Segment Start: EXERCISE INPUTS

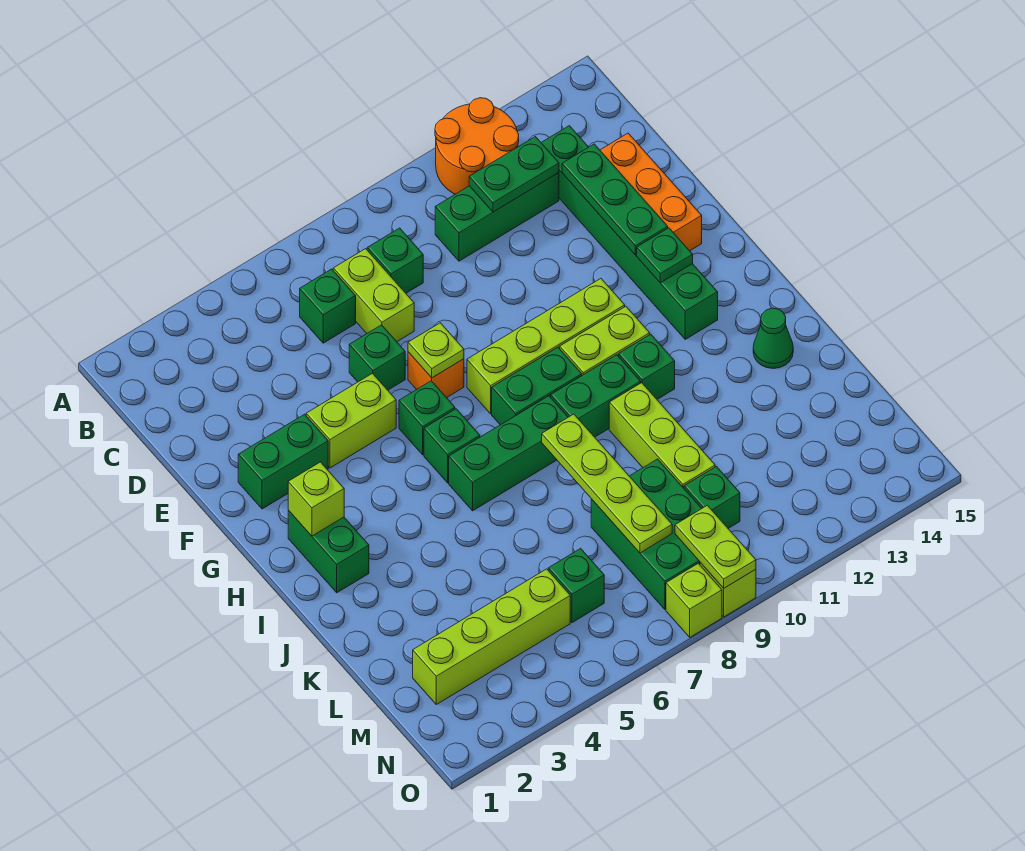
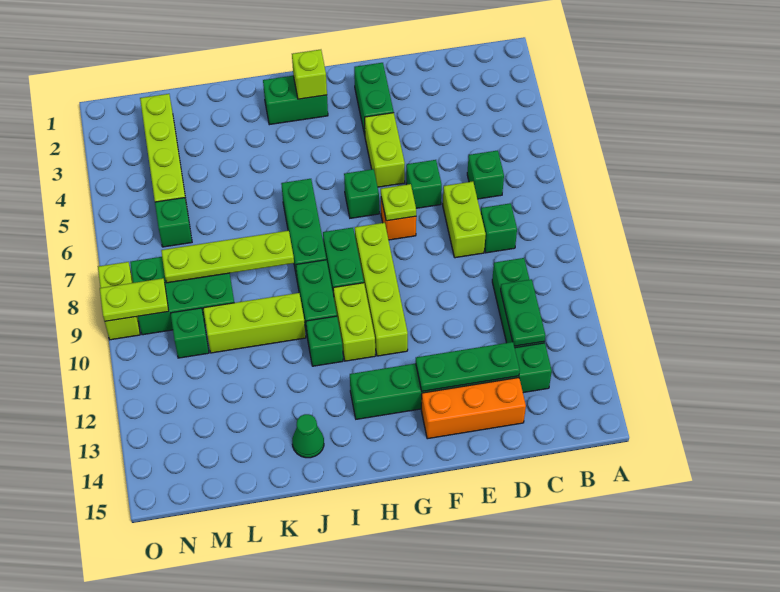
orange round brick A11:B12 level 1 -> none
lime brick C7:D7 level 1 -> lime brick D7:D8 level 1
green plate G13 level 2 -> none
green brick H6 level 1 -> none

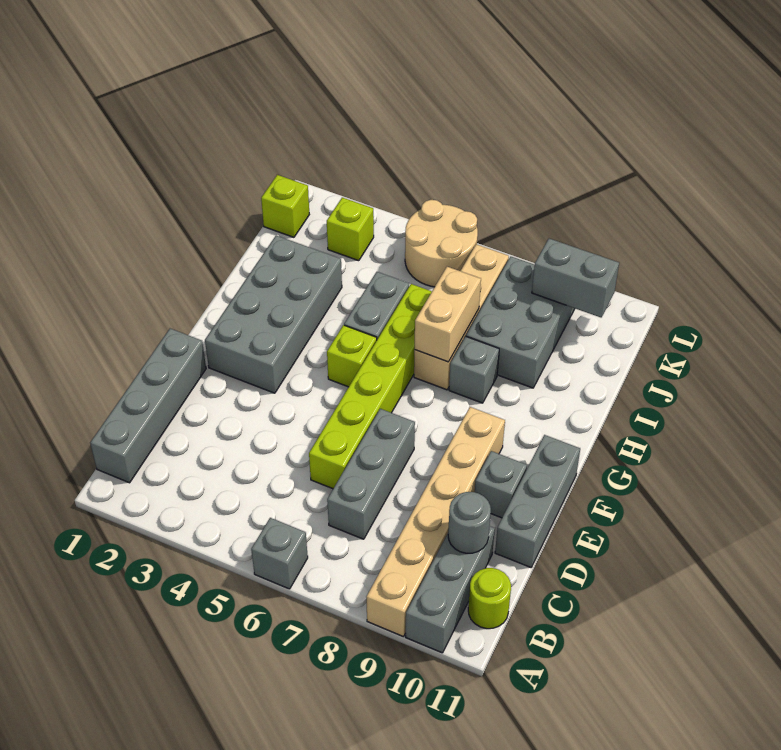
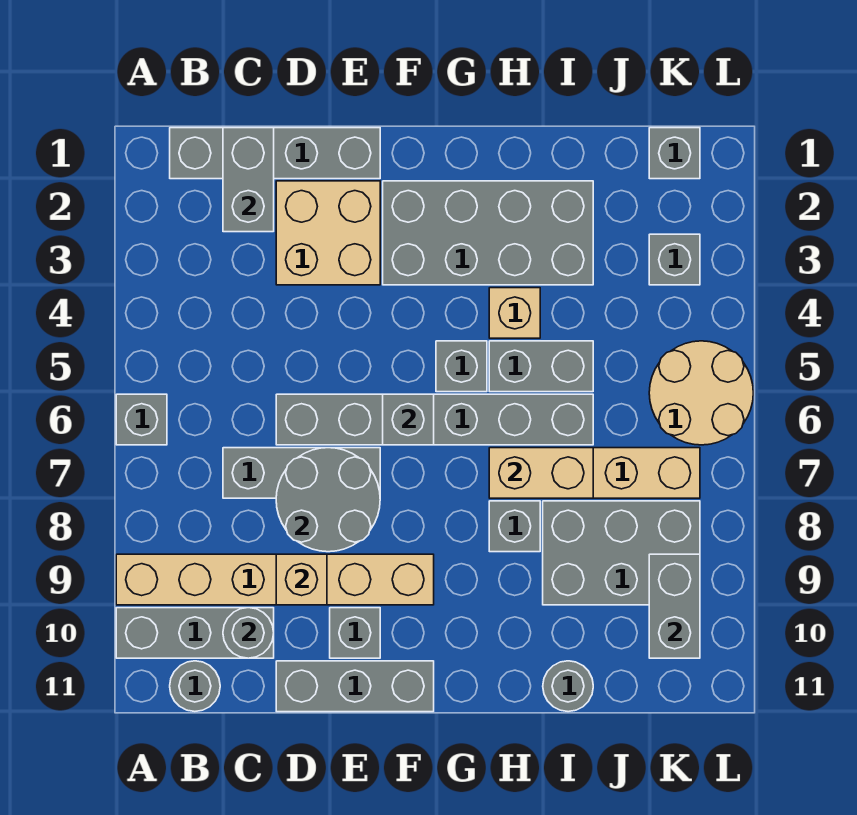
lime round brick B11 level 1 -> grey round brick B11 level 1
none -> grey brick C1:C2 level 2
none -> tan brick D2:E3 level 1
lime brick D6:I6 level 1 -> grey brick D6:I6 level 1
none -> grey round brick D7:E8 level 2
none -> tan brick D9 level 2
none -> grey brick F6 level 2
lime brick G5 level 1 -> grey brick G5 level 1
none -> tan brick H4 level 1
none -> grey round brick I11 level 1
lime brick K1 level 1 -> grey brick K1 level 1
lime brick K3 level 1 -> grey brick K3 level 1

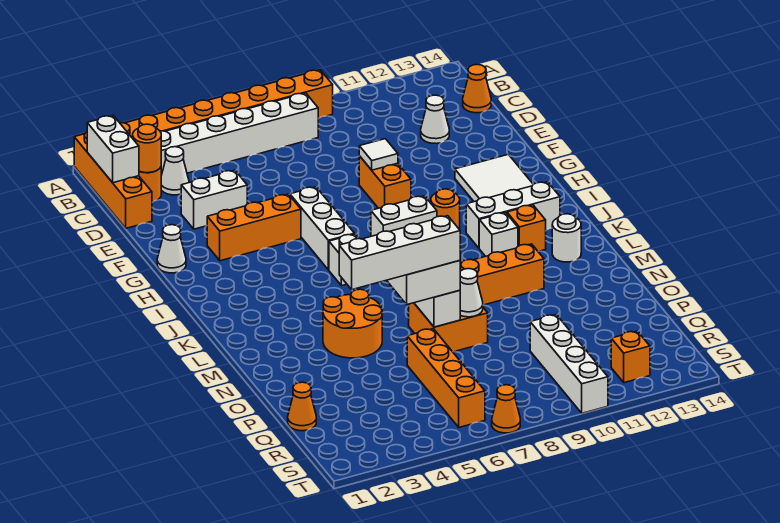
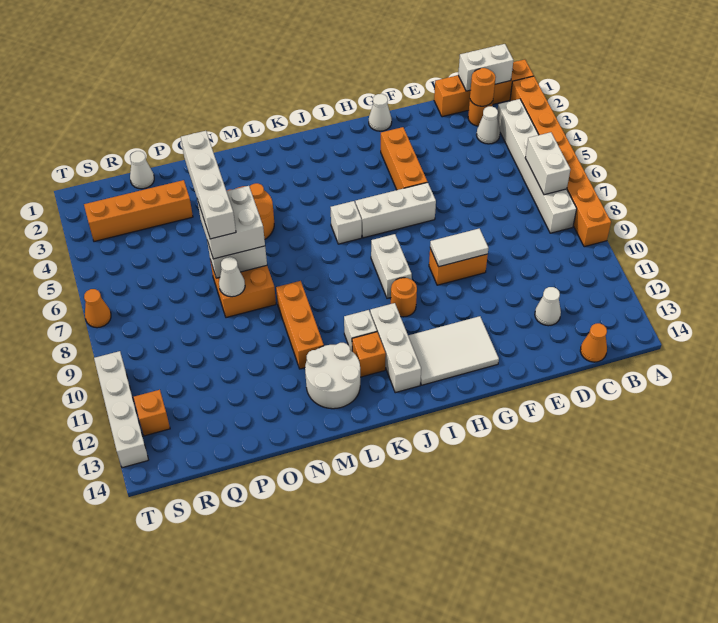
white brick E3:E4 level 1 -> white brick B6:B7 level 2
white tile F9 level 2 -> white tile F9:G9 level 2
white round brick L13 level 1 -> white round brick L12:M13 level 1
orange brick P6:S6 level 1 -> orange brick P3:S3 level 1
orange cone Q1 level 1 -> white cone Q1 level 1
white brick Q10:T10 level 1 -> white brick T10:T13 level 1

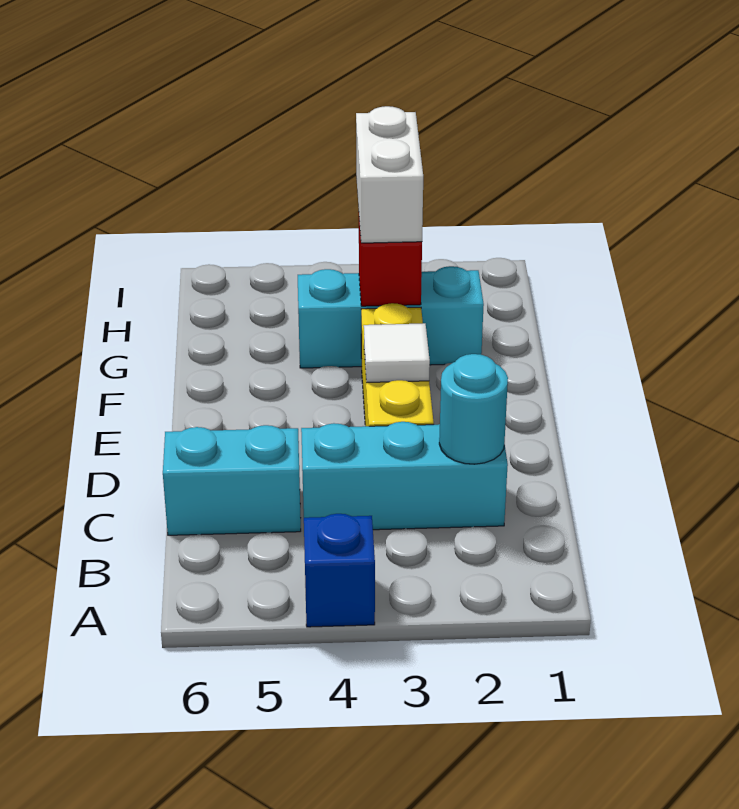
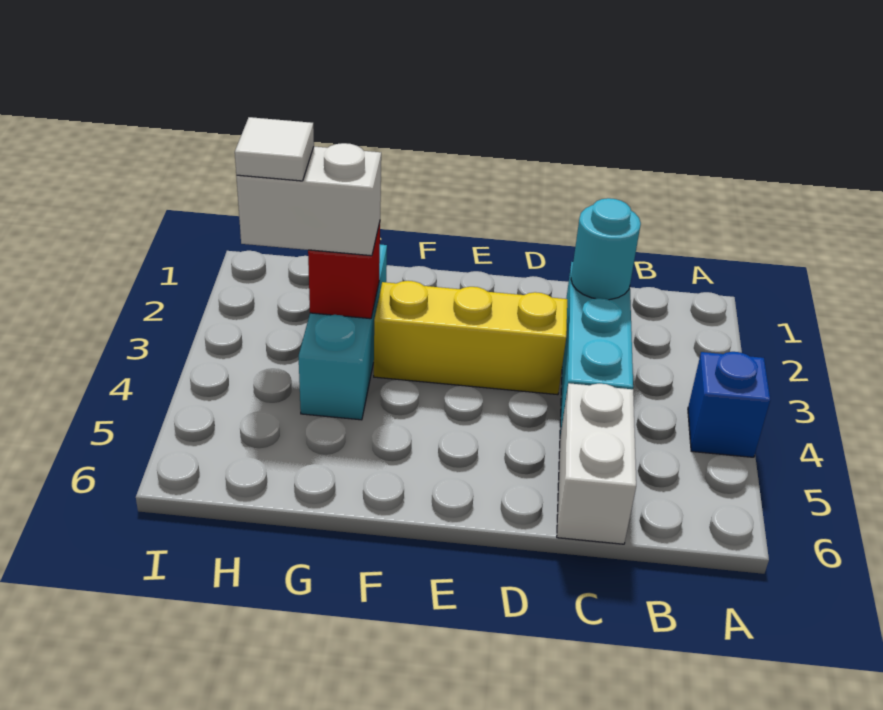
cyan brick C5:C6 level 1 -> white brick C5:C6 level 1
white tile E3 level 2 -> white tile H3 level 4

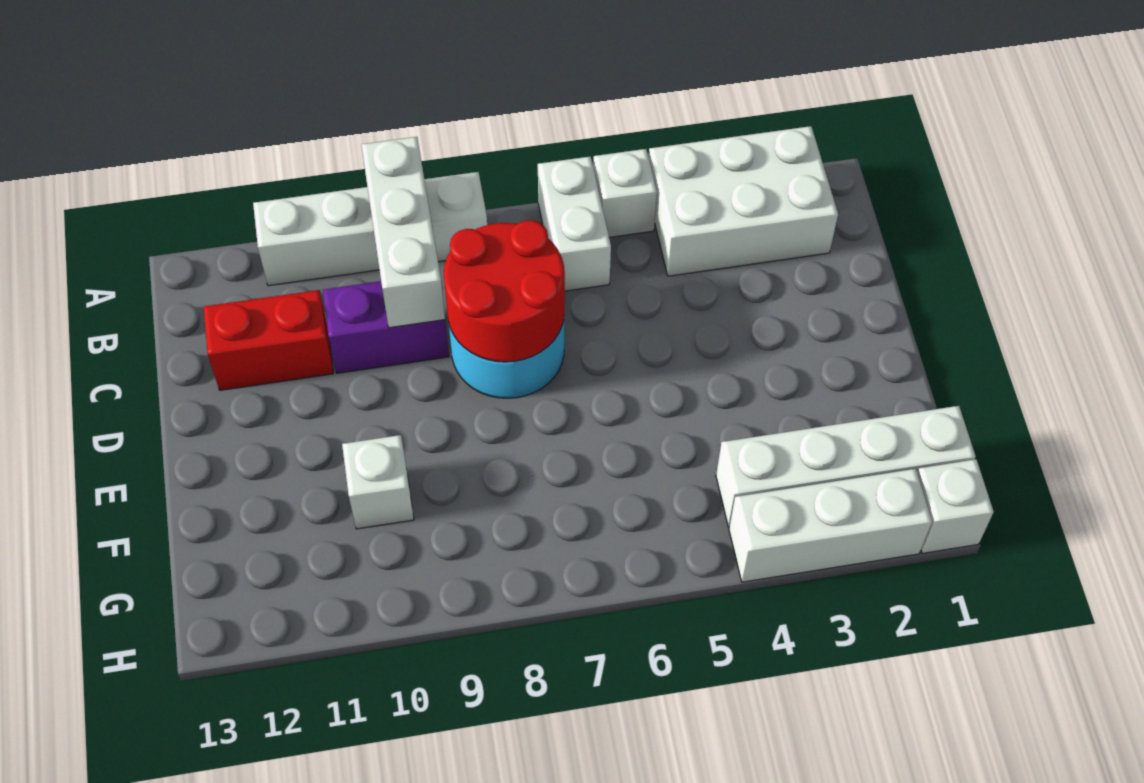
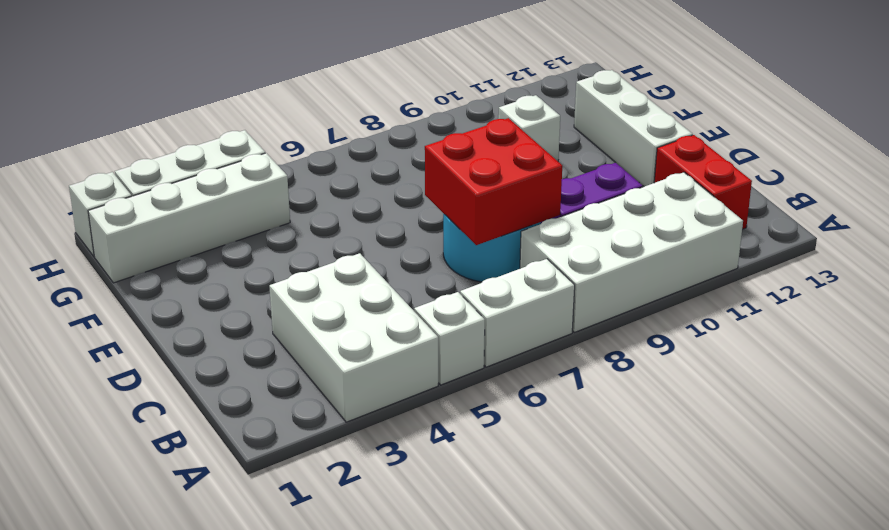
white brick A2:B4 level 1 -> white brick A3:C4 level 1
white brick A6:B6 level 1 -> white brick A6:A7 level 1
white brick A8:A11 level 1 -> white brick A8:B11 level 1
white brick A9:C9 level 2 -> white brick D12:F12 level 1
red round brick C7:D8 level 2 -> red brick C7:D8 level 2
red brick C11:C12 level 1 -> red brick B12:C12 level 1

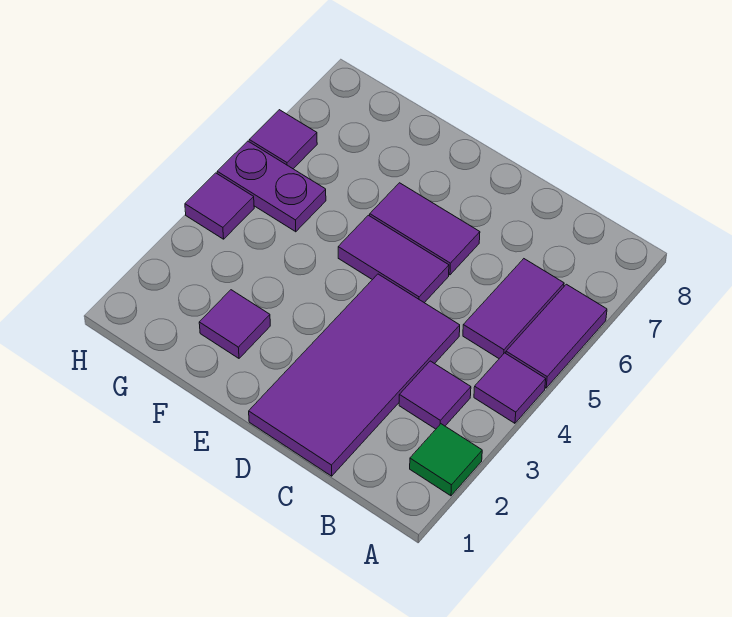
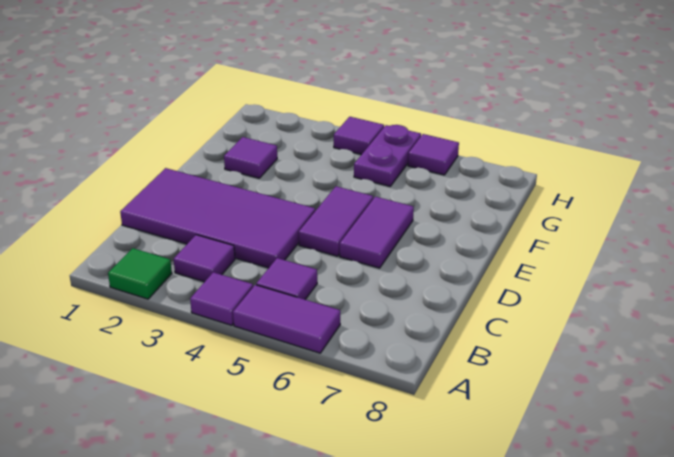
purple tile B5:B6 level 1 -> purple tile B5 level 1

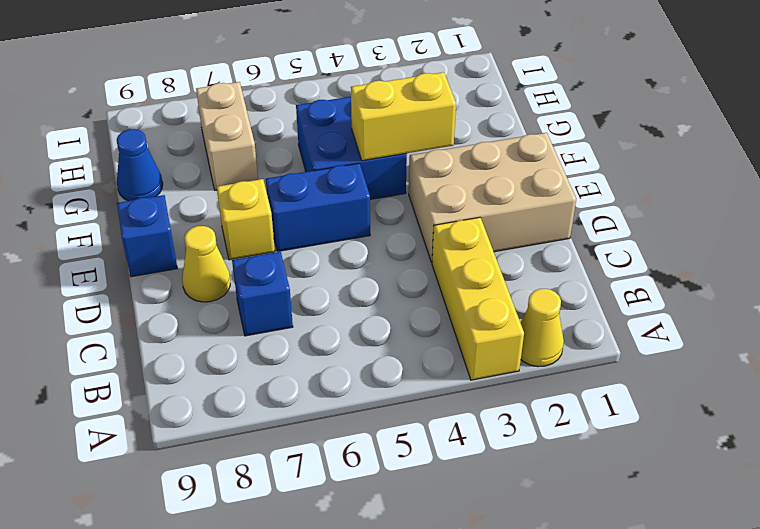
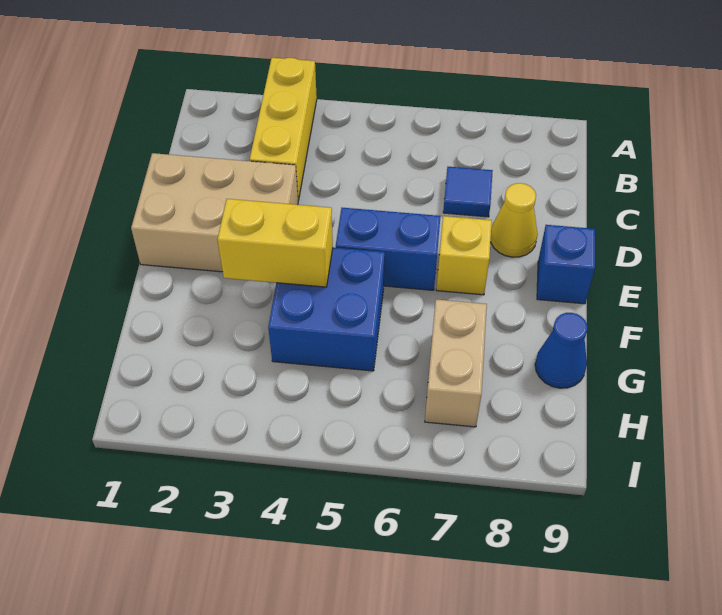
yellow cone A2 level 1 -> none
blue brick C7 level 1 -> blue tile C7 level 1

Segment End: EXERCISE INPUTS

● **TASK STATEMENT**
The response must repeat all the lines above exactly and include no pictures.

● **WRITTEN SOLUTION**
orange round brick A11:B12 level 1 -> none
lime brick C7:D7 level 1 -> lime brick D7:D8 level 1
green plate G13 level 2 -> none
green brick H6 level 1 -> none

lime round brick B11 level 1 -> grey round brick B11 level 1
none -> grey brick C1:C2 level 2
none -> tan brick D2:E3 level 1
lime brick D6:I6 level 1 -> grey brick D6:I6 level 1
none -> grey round brick D7:E8 level 2
none -> tan brick D9 level 2
none -> grey brick F6 level 2
lime brick G5 level 1 -> grey brick G5 level 1
none -> tan brick H4 level 1
none -> grey round brick I11 level 1
lime brick K1 level 1 -> grey brick K1 level 1
lime brick K3 level 1 -> grey brick K3 level 1

white brick E3:E4 level 1 -> white brick B6:B7 level 2
white tile F9 level 2 -> white tile F9:G9 level 2
white round brick L13 level 1 -> white round brick L12:M13 level 1
orange brick P6:S6 level 1 -> orange brick P3:S3 level 1
orange cone Q1 level 1 -> white cone Q1 level 1
white brick Q10:T10 level 1 -> white brick T10:T13 level 1

cyan brick C5:C6 level 1 -> white brick C5:C6 level 1
white tile E3 level 2 -> white tile H3 level 4

white brick A2:B4 level 1 -> white brick A3:C4 level 1
white brick A6:B6 level 1 -> white brick A6:A7 level 1
white brick A8:A11 level 1 -> white brick A8:B11 level 1
white brick A9:C9 level 2 -> white brick D12:F12 level 1
red round brick C7:D8 level 2 -> red brick C7:D8 level 2
red brick C11:C12 level 1 -> red brick B12:C12 level 1

purple tile B5:B6 level 1 -> purple tile B5 level 1

yellow cone A2 level 1 -> none
blue brick C7 level 1 -> blue tile C7 level 1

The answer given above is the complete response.